• About this exercise
Write out the full set of records below exactly.

• Information given

+===+

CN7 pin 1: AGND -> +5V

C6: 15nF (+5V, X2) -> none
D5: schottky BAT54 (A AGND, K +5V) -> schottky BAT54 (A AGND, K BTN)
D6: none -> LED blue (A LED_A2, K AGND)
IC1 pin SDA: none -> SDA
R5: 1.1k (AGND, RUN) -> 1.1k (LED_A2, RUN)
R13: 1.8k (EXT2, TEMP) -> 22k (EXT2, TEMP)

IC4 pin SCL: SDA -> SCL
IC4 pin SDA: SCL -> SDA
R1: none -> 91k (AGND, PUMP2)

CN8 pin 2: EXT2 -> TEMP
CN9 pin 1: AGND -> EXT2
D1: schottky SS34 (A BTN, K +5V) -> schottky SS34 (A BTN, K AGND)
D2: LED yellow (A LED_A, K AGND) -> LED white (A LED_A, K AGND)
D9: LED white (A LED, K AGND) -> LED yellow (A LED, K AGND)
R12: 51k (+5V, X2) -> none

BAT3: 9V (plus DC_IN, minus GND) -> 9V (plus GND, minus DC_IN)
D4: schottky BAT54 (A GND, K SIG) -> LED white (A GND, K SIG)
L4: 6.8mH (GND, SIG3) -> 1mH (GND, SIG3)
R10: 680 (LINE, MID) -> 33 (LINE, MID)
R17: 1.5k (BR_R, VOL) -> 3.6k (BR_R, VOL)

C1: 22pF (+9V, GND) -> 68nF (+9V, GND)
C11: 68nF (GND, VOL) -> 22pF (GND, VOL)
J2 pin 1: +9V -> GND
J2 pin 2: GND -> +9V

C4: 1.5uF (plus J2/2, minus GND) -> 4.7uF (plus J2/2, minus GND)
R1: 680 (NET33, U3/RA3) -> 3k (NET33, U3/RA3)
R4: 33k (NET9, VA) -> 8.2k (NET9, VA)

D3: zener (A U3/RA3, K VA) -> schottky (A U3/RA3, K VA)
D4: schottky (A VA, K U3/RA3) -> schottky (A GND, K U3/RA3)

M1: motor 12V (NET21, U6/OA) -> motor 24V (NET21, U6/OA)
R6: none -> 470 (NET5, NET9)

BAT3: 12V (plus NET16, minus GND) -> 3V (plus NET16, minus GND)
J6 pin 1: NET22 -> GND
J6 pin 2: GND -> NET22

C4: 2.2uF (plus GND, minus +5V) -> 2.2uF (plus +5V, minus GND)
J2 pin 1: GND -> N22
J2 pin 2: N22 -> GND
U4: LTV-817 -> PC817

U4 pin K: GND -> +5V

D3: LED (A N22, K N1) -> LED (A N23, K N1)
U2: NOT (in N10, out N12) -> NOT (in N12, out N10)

+===+

• Answer to this problem
CN7 pin 1: AGND -> +5V

C6: 15nF (+5V, X2) -> none
D5: schottky BAT54 (A AGND, K +5V) -> schottky BAT54 (A AGND, K BTN)
D6: none -> LED blue (A LED_A2, K AGND)
IC1 pin SDA: none -> SDA
R5: 1.1k (AGND, RUN) -> 1.1k (LED_A2, RUN)
R13: 1.8k (EXT2, TEMP) -> 22k (EXT2, TEMP)

IC4 pin SCL: SDA -> SCL
IC4 pin SDA: SCL -> SDA
R1: none -> 91k (AGND, PUMP2)

CN8 pin 2: EXT2 -> TEMP
CN9 pin 1: AGND -> EXT2
D1: schottky SS34 (A BTN, K +5V) -> schottky SS34 (A BTN, K AGND)
D2: LED yellow (A LED_A, K AGND) -> LED white (A LED_A, K AGND)
D9: LED white (A LED, K AGND) -> LED yellow (A LED, K AGND)
R12: 51k (+5V, X2) -> none

BAT3: 9V (plus DC_IN, minus GND) -> 9V (plus GND, minus DC_IN)
D4: schottky BAT54 (A GND, K SIG) -> LED white (A GND, K SIG)
L4: 6.8mH (GND, SIG3) -> 1mH (GND, SIG3)
R10: 680 (LINE, MID) -> 33 (LINE, MID)
R17: 1.5k (BR_R, VOL) -> 3.6k (BR_R, VOL)

C1: 22pF (+9V, GND) -> 68nF (+9V, GND)
C11: 68nF (GND, VOL) -> 22pF (GND, VOL)
J2 pin 1: +9V -> GND
J2 pin 2: GND -> +9V

C4: 1.5uF (plus J2/2, minus GND) -> 4.7uF (plus J2/2, minus GND)
R1: 680 (NET33, U3/RA3) -> 3k (NET33, U3/RA3)
R4: 33k (NET9, VA) -> 8.2k (NET9, VA)

D3: zener (A U3/RA3, K VA) -> schottky (A U3/RA3, K VA)
D4: schottky (A VA, K U3/RA3) -> schottky (A GND, K U3/RA3)

M1: motor 12V (NET21, U6/OA) -> motor 24V (NET21, U6/OA)
R6: none -> 470 (NET5, NET9)

BAT3: 12V (plus NET16, minus GND) -> 3V (plus NET16, minus GND)
J6 pin 1: NET22 -> GND
J6 pin 2: GND -> NET22

C4: 2.2uF (plus GND, minus +5V) -> 2.2uF (plus +5V, minus GND)
J2 pin 1: GND -> N22
J2 pin 2: N22 -> GND
U4: LTV-817 -> PC817

U4 pin K: GND -> +5V

D3: LED (A N22, K N1) -> LED (A N23, K N1)
U2: NOT (in N10, out N12) -> NOT (in N12, out N10)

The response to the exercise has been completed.